Requirement. Copy out the entries below exactly as they stand, but only from the line containing "RFID pin SS: SDA -> MO" through the line containing "DIGITS pin DIO: D18 -> D5".

════════════════════

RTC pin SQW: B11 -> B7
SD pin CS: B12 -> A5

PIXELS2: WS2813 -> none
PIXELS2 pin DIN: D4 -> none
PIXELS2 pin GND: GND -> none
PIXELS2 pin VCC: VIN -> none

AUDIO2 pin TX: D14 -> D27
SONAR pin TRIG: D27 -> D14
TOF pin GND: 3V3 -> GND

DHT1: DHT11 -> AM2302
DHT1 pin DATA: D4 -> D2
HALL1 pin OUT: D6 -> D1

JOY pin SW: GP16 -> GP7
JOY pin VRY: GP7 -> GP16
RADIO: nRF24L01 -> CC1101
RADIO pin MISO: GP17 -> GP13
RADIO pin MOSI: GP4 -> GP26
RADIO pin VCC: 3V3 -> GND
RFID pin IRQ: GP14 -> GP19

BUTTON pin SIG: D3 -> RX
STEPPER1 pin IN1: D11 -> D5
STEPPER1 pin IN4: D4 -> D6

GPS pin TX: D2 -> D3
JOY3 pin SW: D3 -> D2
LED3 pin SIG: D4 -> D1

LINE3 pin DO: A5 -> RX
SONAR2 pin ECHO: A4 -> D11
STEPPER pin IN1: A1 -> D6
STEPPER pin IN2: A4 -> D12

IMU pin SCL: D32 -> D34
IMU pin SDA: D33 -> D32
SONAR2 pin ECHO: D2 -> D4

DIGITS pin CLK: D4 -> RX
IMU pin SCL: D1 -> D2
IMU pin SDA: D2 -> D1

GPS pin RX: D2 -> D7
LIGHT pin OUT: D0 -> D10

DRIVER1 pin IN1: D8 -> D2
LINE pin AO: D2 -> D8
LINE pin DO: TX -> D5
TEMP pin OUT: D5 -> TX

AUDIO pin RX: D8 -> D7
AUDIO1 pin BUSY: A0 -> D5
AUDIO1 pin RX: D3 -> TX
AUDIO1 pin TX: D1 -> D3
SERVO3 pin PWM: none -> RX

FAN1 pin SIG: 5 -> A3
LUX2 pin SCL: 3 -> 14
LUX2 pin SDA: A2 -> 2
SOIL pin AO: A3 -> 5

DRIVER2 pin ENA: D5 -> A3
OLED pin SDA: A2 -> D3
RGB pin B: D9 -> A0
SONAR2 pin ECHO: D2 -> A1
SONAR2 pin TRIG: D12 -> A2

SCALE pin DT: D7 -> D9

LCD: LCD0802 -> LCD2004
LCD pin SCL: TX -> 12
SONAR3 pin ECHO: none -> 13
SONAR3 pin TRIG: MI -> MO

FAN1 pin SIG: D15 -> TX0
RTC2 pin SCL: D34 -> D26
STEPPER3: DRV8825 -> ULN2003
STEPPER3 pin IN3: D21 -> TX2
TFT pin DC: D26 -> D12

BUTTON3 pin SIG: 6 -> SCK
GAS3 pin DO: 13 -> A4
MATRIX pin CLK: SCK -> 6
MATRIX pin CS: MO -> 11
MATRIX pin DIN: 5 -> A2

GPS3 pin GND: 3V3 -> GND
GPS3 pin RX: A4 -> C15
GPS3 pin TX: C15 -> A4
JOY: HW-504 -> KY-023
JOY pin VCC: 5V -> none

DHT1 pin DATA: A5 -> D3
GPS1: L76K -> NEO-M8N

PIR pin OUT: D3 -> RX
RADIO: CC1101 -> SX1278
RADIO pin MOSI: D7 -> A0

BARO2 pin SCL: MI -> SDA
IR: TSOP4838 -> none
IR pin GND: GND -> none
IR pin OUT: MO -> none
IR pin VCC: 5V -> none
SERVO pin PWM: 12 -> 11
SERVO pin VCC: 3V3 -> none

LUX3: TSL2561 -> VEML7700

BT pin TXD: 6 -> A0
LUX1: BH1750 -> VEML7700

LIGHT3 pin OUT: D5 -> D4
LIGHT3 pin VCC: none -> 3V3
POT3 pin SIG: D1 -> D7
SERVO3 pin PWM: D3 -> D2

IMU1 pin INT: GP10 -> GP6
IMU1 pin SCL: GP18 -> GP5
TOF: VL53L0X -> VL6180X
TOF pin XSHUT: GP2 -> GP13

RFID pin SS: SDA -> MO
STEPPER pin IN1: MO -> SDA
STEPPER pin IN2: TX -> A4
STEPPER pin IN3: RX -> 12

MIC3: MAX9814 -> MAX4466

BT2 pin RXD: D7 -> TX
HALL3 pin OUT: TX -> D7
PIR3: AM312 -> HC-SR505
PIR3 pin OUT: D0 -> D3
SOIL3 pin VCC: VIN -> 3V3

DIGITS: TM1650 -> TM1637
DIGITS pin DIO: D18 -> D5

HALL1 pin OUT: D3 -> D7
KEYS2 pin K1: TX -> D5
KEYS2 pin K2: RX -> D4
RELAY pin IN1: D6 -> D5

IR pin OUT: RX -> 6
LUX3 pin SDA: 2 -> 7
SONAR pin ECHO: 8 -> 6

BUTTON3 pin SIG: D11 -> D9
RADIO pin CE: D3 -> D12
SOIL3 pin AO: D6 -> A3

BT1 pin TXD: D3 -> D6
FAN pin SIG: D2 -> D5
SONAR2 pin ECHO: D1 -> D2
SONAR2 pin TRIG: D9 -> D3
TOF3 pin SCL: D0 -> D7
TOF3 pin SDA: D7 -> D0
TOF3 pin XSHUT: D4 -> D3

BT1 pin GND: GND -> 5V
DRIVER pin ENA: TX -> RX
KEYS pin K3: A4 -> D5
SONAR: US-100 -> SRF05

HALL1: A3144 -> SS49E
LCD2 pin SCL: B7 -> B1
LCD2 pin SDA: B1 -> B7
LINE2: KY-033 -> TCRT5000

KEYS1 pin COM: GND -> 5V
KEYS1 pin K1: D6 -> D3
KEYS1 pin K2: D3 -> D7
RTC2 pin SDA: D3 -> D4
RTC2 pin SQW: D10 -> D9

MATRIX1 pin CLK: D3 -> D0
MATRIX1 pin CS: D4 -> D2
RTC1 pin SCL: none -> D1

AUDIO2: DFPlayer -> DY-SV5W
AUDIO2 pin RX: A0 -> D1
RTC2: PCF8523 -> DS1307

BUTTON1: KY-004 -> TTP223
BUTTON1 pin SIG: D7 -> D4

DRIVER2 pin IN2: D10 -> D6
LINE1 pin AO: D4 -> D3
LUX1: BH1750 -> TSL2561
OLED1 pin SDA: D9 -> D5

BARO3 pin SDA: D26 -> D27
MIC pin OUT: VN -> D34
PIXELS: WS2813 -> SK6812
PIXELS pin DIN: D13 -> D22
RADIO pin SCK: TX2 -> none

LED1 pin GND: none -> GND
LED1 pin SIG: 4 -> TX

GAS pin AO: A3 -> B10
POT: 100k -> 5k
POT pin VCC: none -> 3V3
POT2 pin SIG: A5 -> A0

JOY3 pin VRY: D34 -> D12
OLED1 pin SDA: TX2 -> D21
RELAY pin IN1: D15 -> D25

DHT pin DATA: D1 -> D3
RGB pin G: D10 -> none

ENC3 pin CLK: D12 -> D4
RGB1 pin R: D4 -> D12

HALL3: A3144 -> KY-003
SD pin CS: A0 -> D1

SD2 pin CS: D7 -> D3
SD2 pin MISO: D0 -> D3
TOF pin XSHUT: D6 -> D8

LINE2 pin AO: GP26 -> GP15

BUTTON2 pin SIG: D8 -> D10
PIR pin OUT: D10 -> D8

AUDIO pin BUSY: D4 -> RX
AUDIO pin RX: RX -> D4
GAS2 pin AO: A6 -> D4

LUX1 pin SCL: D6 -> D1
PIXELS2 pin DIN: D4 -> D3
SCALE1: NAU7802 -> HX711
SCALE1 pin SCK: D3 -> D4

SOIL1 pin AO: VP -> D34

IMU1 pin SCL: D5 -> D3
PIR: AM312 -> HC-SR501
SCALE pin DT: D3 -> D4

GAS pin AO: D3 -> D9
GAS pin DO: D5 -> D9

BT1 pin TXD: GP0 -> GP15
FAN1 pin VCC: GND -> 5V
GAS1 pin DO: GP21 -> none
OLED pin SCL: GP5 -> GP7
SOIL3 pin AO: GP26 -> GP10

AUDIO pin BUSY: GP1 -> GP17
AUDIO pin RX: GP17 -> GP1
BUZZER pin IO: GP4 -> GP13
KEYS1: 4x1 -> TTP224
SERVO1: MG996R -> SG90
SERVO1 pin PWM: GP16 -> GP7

════════════════════

Solution for this task.
RFID pin SS: SDA -> MO
STEPPER pin IN1: MO -> SDA
STEPPER pin IN2: TX -> A4
STEPPER pin IN3: RX -> 12

MIC3: MAX9814 -> MAX4466

BT2 pin RXD: D7 -> TX
HALL3 pin OUT: TX -> D7
PIR3: AM312 -> HC-SR505
PIR3 pin OUT: D0 -> D3
SOIL3 pin VCC: VIN -> 3V3

DIGITS: TM1650 -> TM1637
DIGITS pin DIO: D18 -> D5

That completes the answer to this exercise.